#### EXERCISE REQUIREMENTS:
Return each line in the records below that includes "none".

#### DATA TO USE:
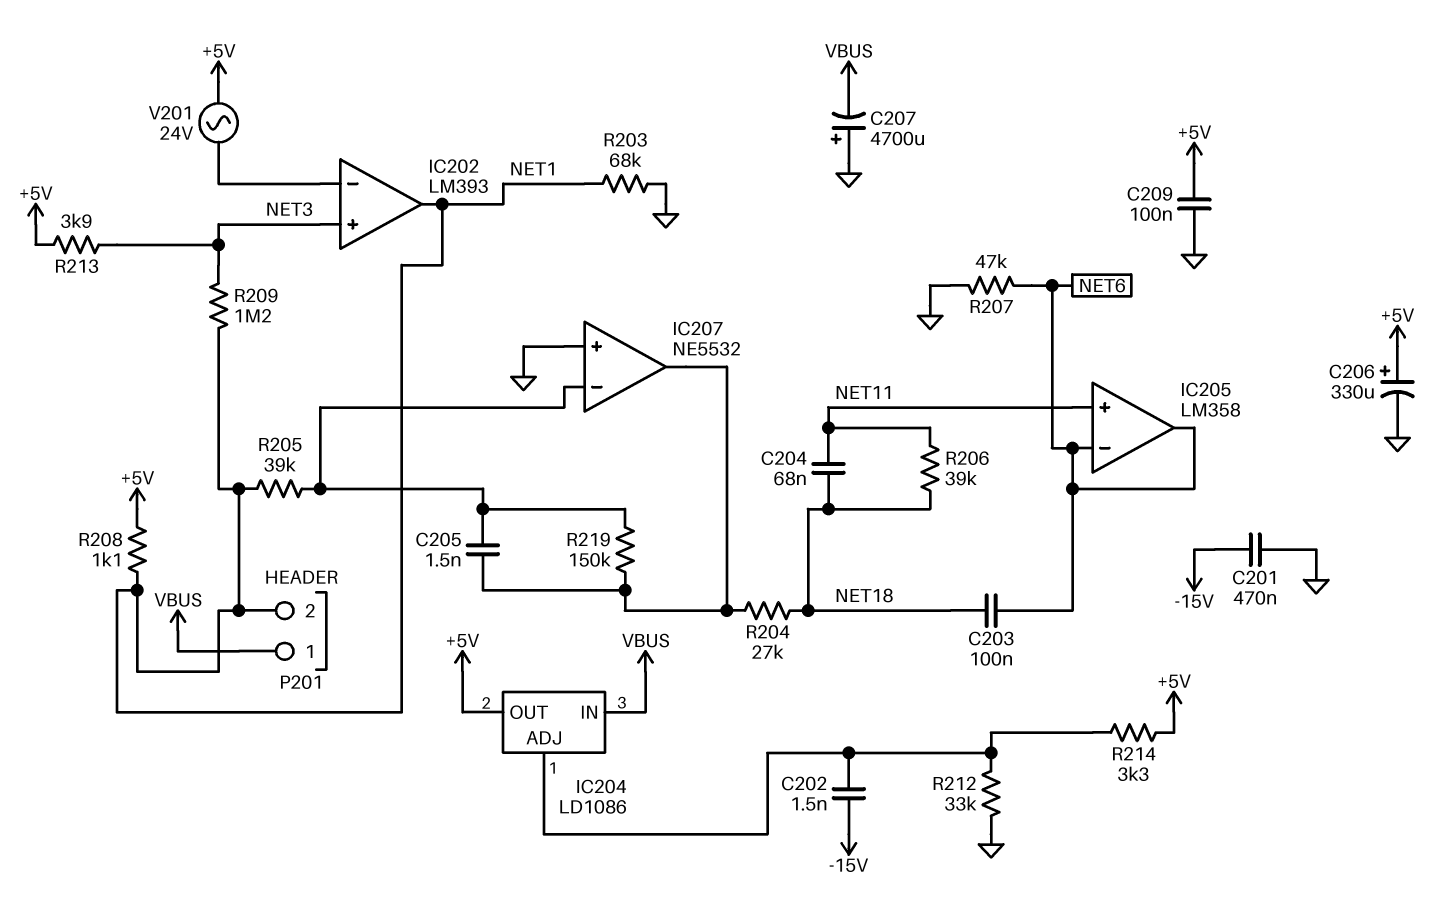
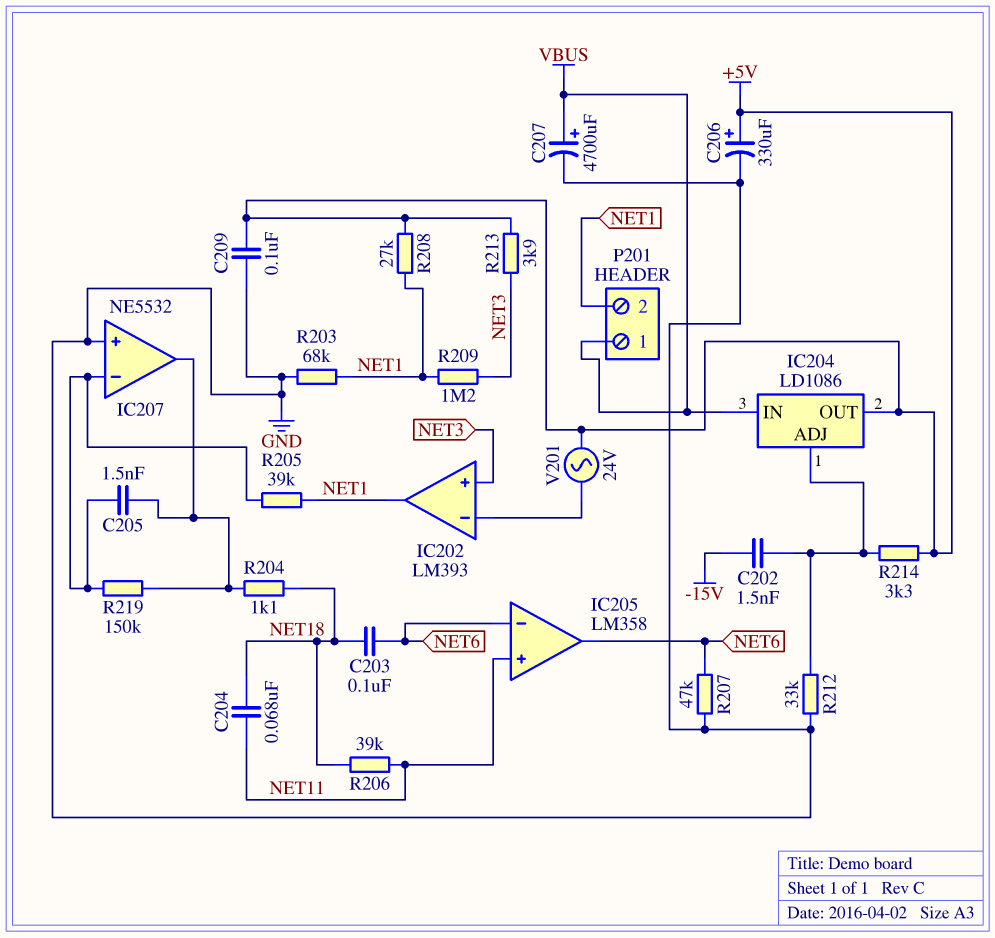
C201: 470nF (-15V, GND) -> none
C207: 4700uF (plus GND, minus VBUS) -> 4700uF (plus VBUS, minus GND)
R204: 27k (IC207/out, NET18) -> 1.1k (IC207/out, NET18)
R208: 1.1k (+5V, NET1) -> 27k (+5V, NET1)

==

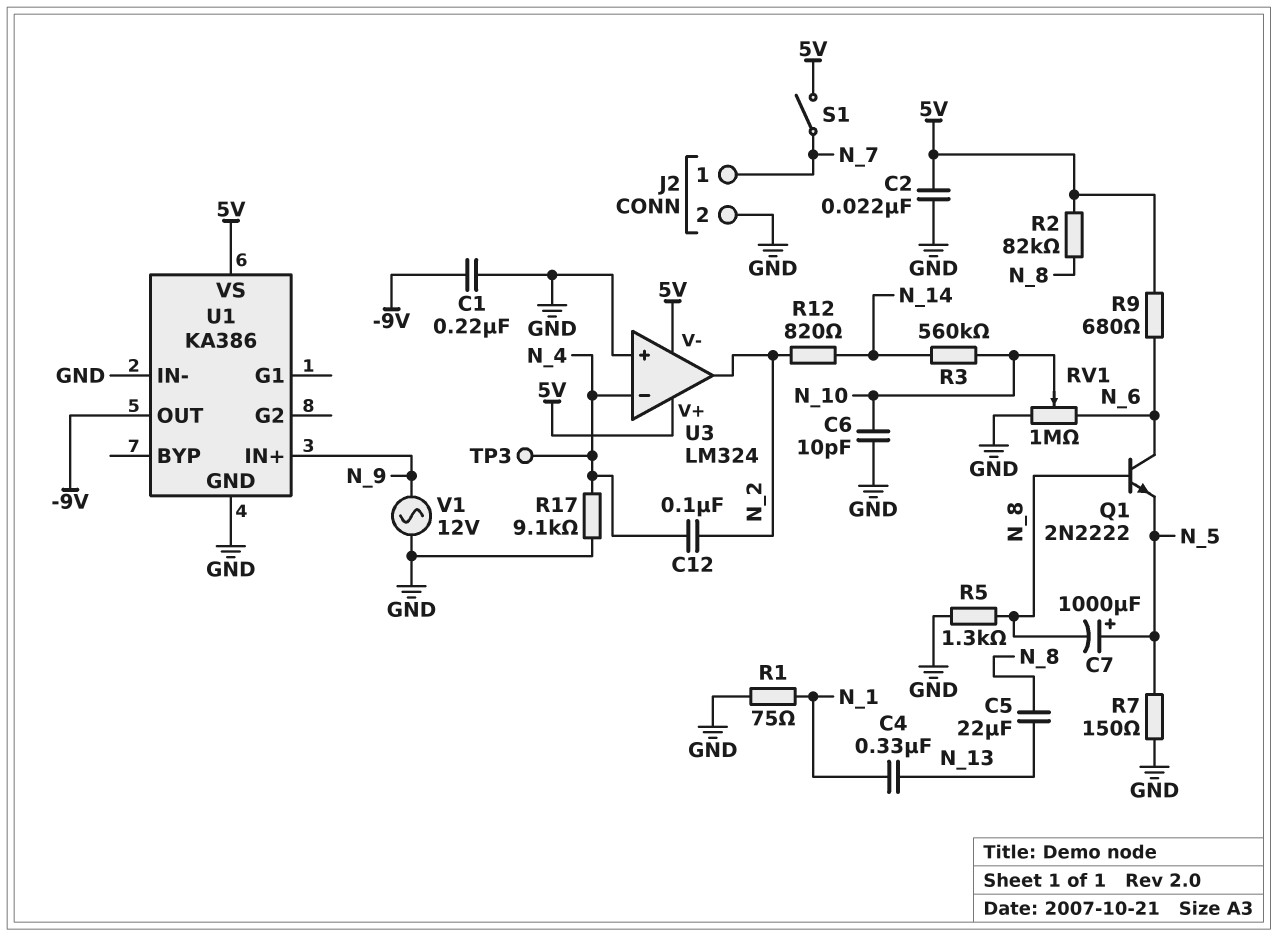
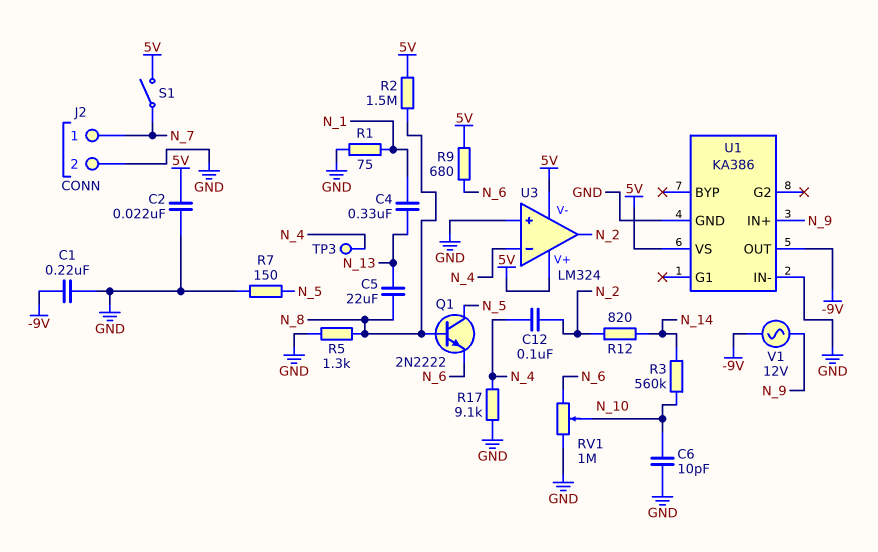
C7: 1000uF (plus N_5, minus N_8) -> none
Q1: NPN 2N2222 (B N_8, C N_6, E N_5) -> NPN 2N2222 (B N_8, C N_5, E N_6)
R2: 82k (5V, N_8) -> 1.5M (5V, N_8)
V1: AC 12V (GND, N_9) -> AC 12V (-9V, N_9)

#### RESPONSE TO THIS TASK:
C201: 470nF (-15V, GND) -> none
C7: 1000uF (plus N_5, minus N_8) -> none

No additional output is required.